*TASK STATEMENT*:
Each line that includes the word "none" should be copied from the records.

Detected change data:
____________________

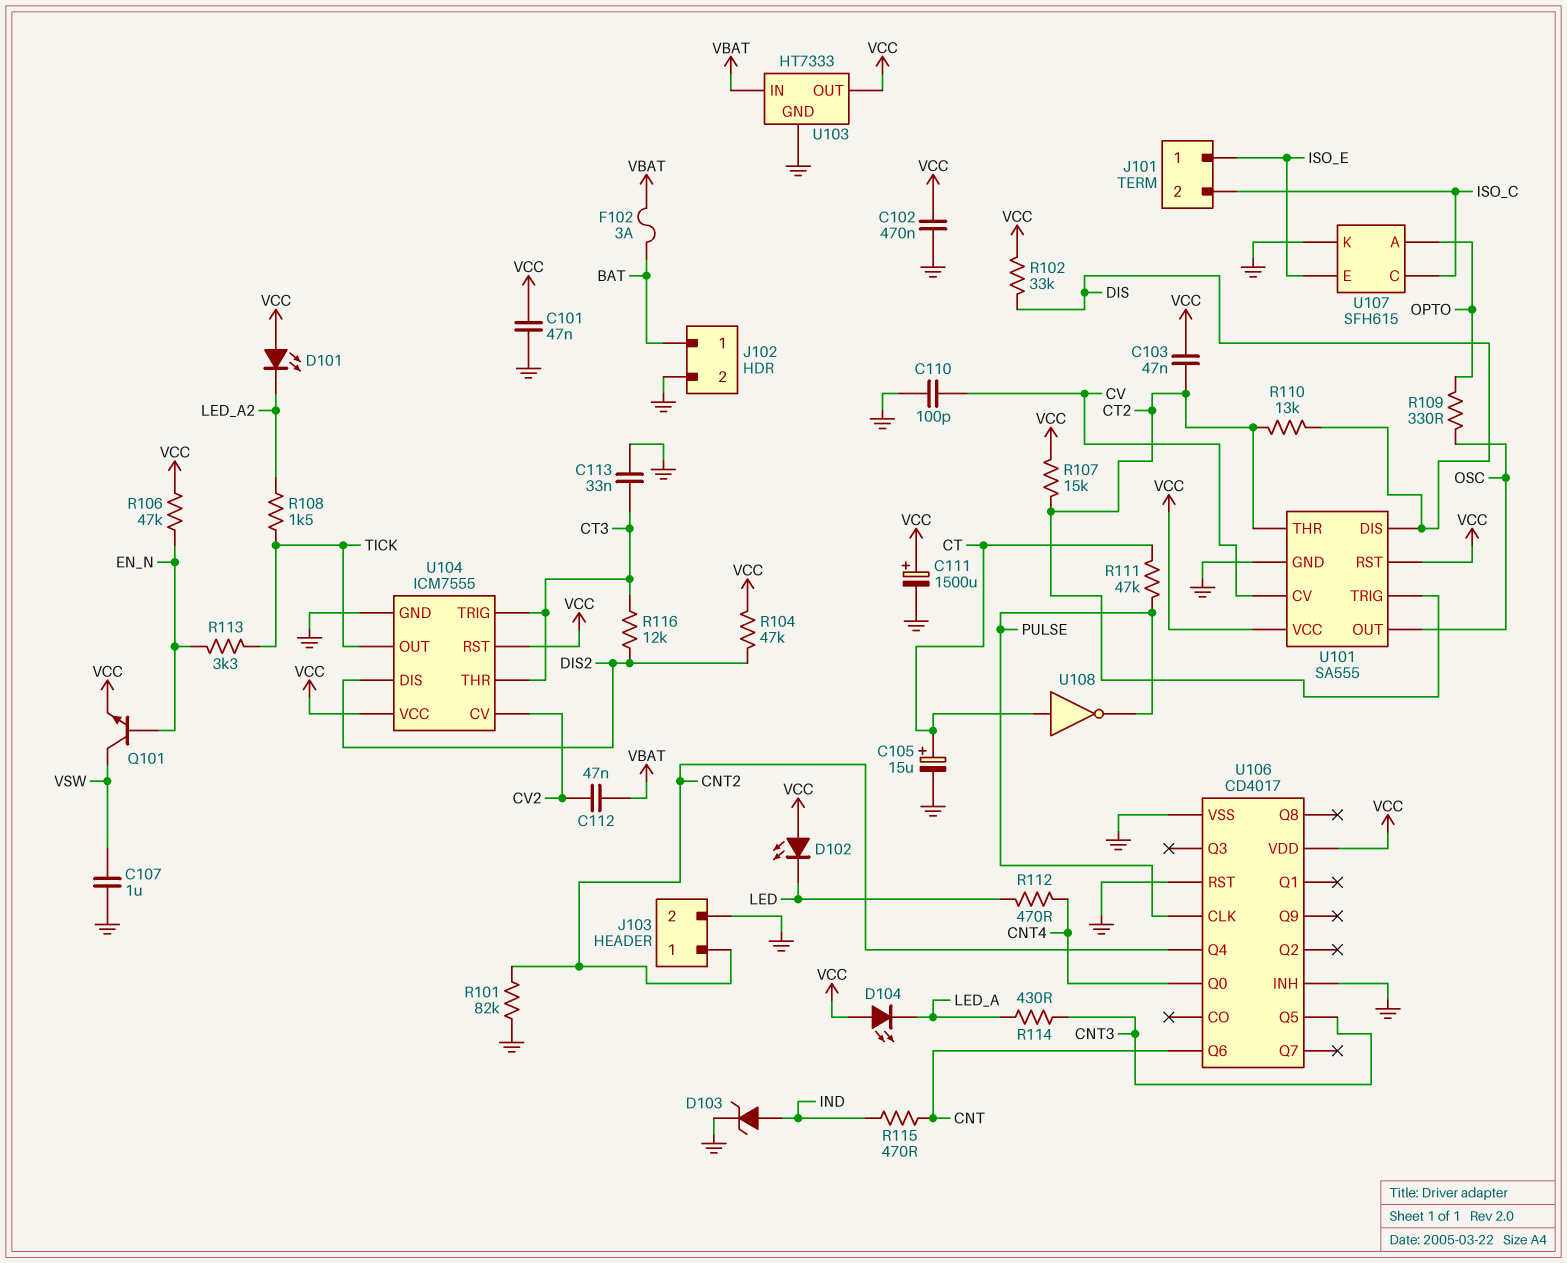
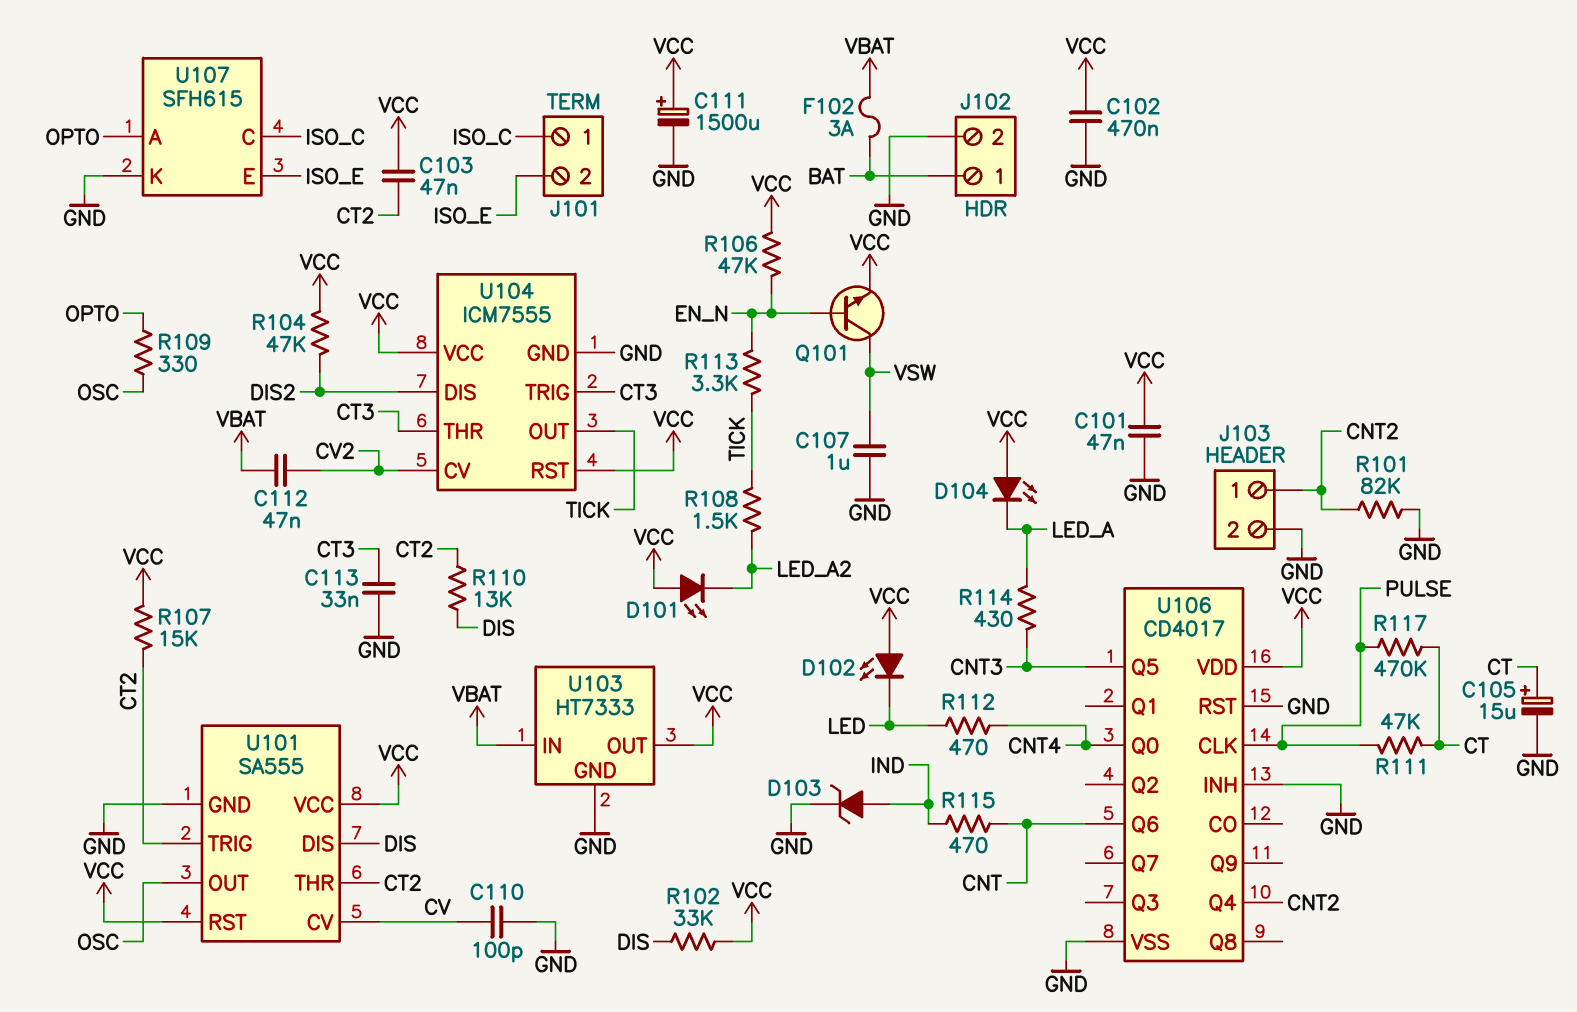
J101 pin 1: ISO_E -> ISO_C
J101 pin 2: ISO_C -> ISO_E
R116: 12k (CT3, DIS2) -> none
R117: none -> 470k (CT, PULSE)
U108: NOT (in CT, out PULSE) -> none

____________________

*REPLY TO THE TASK*:
R116: 12k (CT3, DIS2) -> none
R117: none -> 470k (CT, PULSE)
U108: NOT (in CT, out PULSE) -> none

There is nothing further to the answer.